Directions:
Could you reproduce every entry as it stands, leaving the pictures behind?

Segment Start: Record set

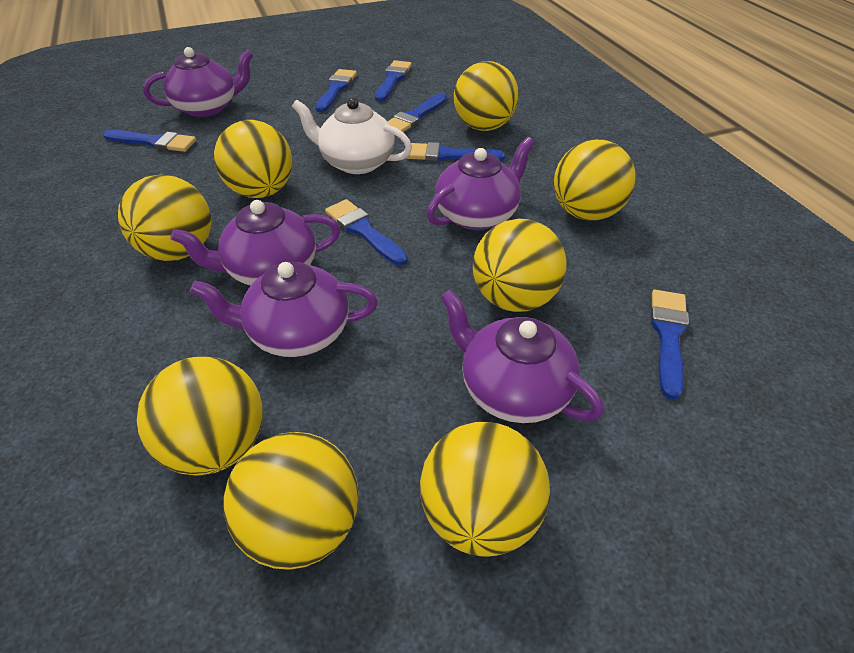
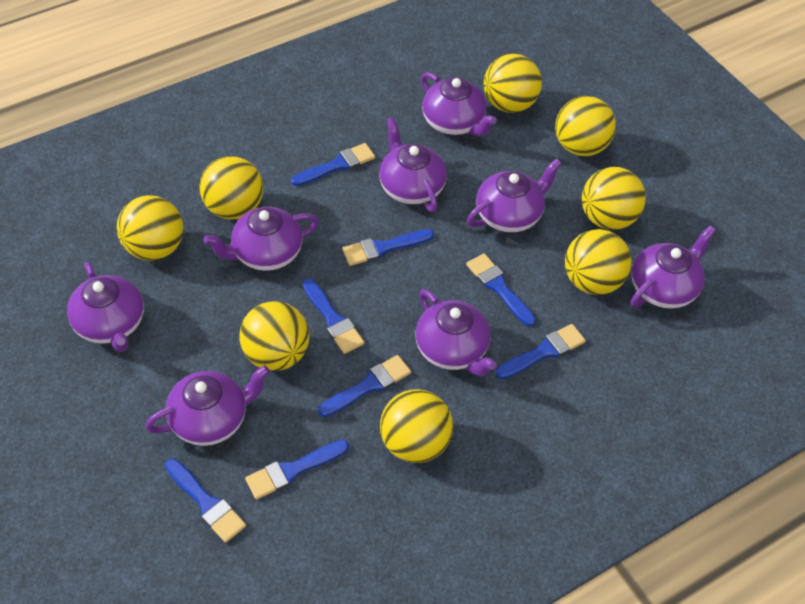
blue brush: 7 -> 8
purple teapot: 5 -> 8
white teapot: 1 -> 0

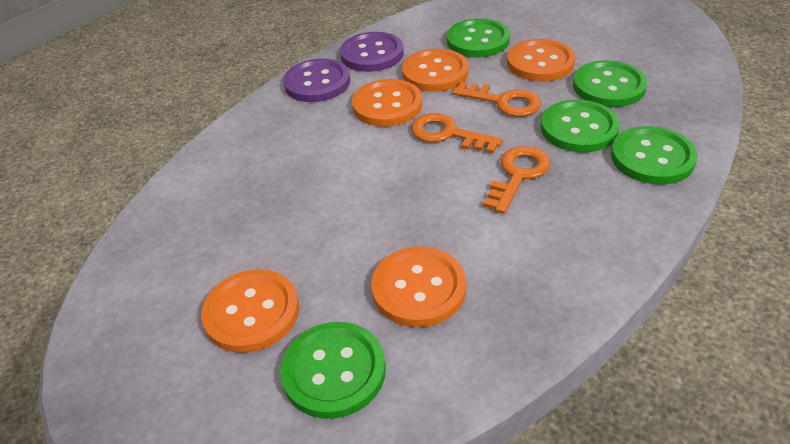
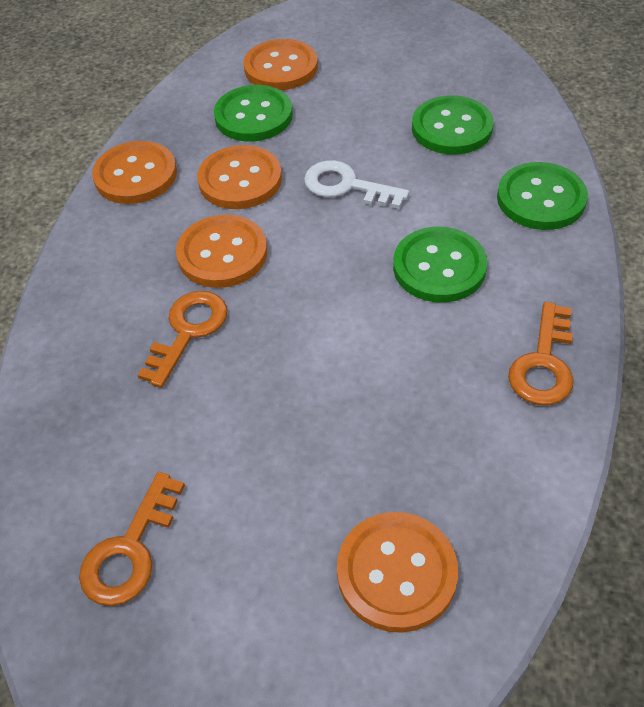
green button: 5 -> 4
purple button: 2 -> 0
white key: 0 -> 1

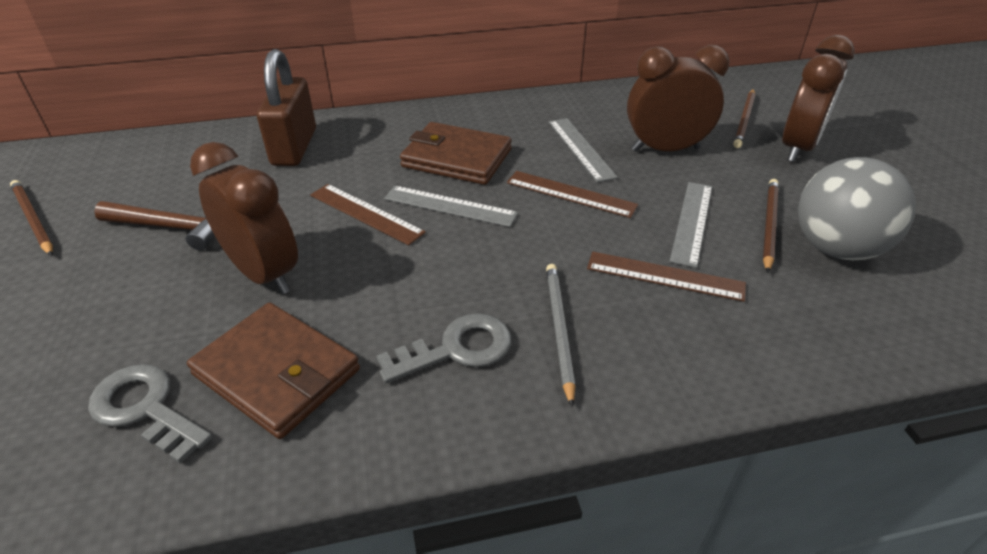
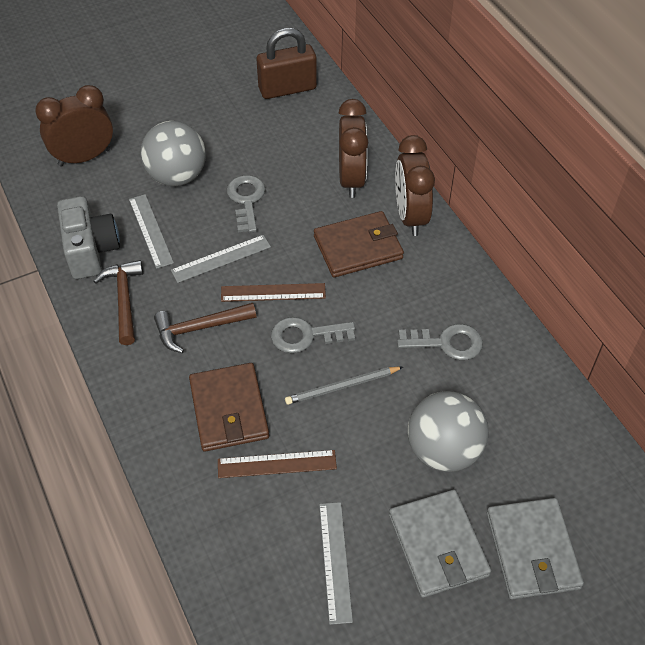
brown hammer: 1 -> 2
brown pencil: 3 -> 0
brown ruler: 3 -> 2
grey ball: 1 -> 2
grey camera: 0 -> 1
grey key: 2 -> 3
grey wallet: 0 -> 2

Segment End: Record set

Result of this exercise:
blue brush: 7 -> 8
purple teapot: 5 -> 8
white teapot: 1 -> 0

green button: 5 -> 4
purple button: 2 -> 0
white key: 0 -> 1

brown hammer: 1 -> 2
brown pencil: 3 -> 0
brown ruler: 3 -> 2
grey ball: 1 -> 2
grey camera: 0 -> 1
grey key: 2 -> 3
grey wallet: 0 -> 2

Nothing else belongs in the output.